#### [Records to use]
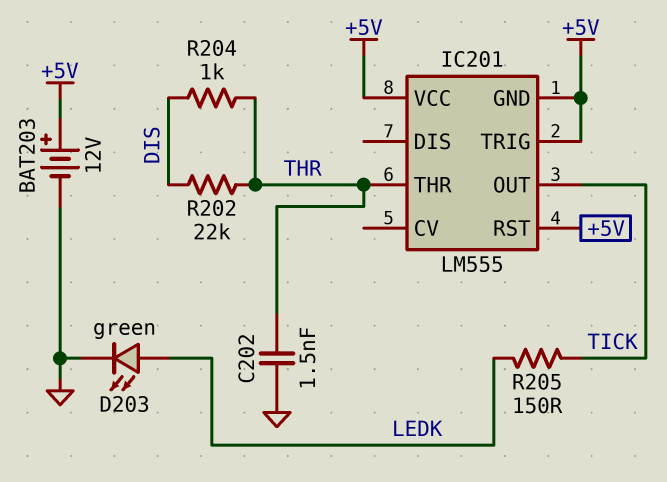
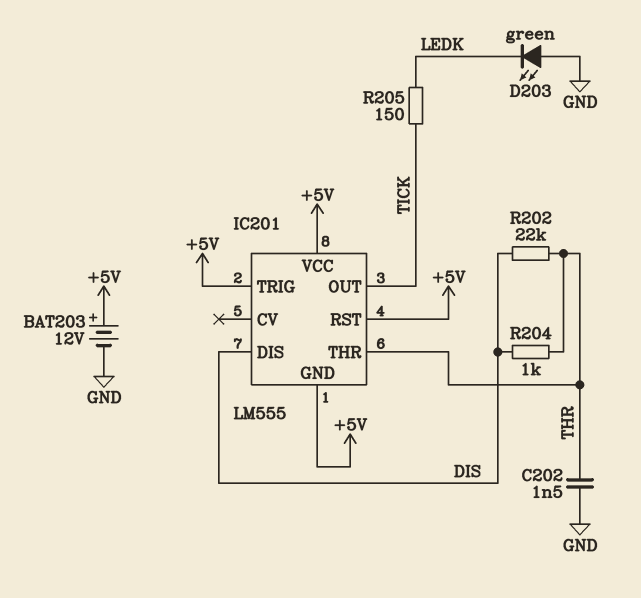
D203: LED green (A LEDK, K GND) -> LED green (A GND, K LEDK)
IC201 pin DIS: none -> DIS

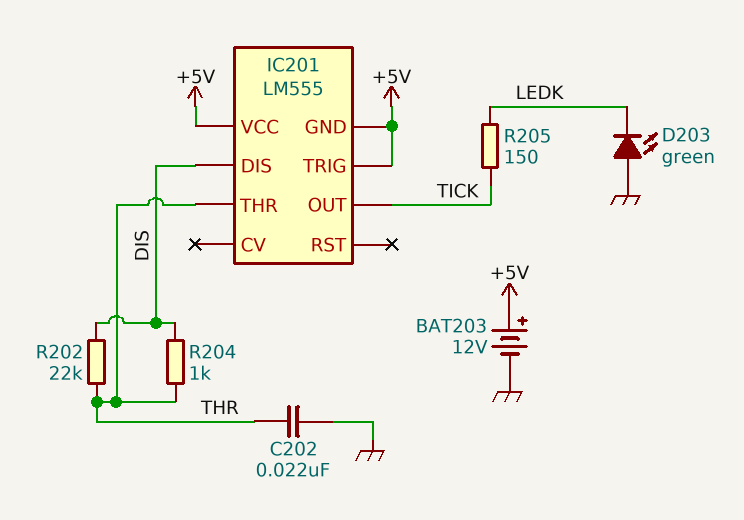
C202: 1.5nF (GND, THR) -> 22nF (GND, THR)
IC201 pin RST: +5V -> none

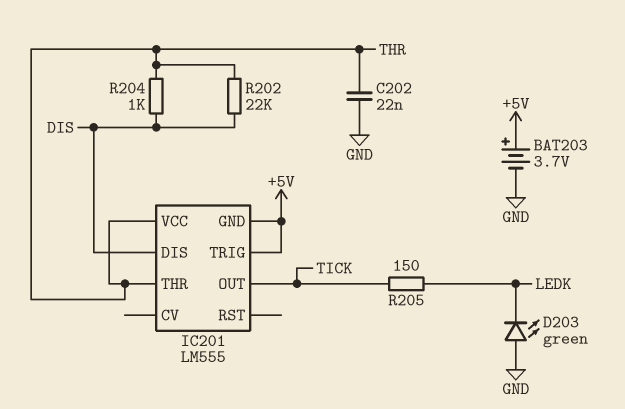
BAT203: 12V (plus +5V, minus GND) -> 3.7V (plus +5V, minus GND)
IC201 pin VCC: +5V -> THR

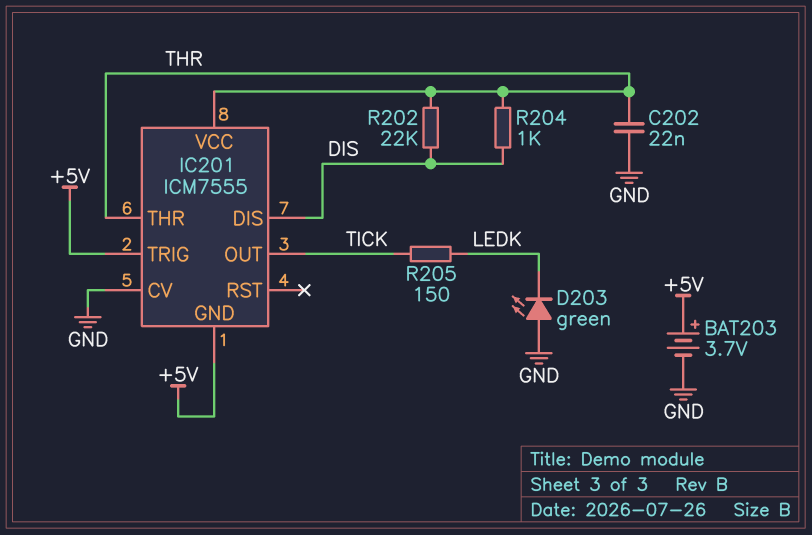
IC201: LM555 -> ICM7555
IC201 pin CV: none -> GND

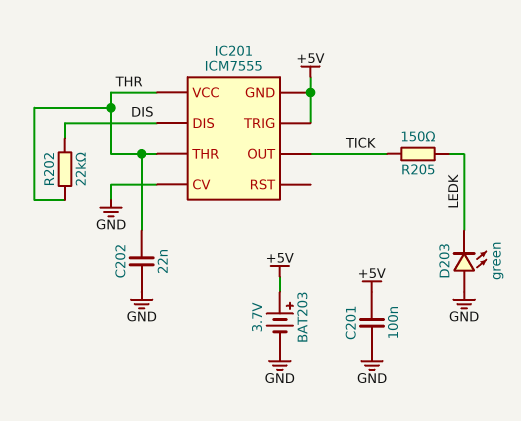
C201: none -> 100nF (+5V, GND)
R204: 1k (DIS, THR) -> none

#### [Task brief]
Quote the data above in full, leaving out the pictures it holds.

#### [Solution for this task]
D203: LED green (A LEDK, K GND) -> LED green (A GND, K LEDK)
IC201 pin DIS: none -> DIS

C202: 1.5nF (GND, THR) -> 22nF (GND, THR)
IC201 pin RST: +5V -> none

BAT203: 12V (plus +5V, minus GND) -> 3.7V (plus +5V, minus GND)
IC201 pin VCC: +5V -> THR

IC201: LM555 -> ICM7555
IC201 pin CV: none -> GND

C201: none -> 100nF (+5V, GND)
R204: 1k (DIS, THR) -> none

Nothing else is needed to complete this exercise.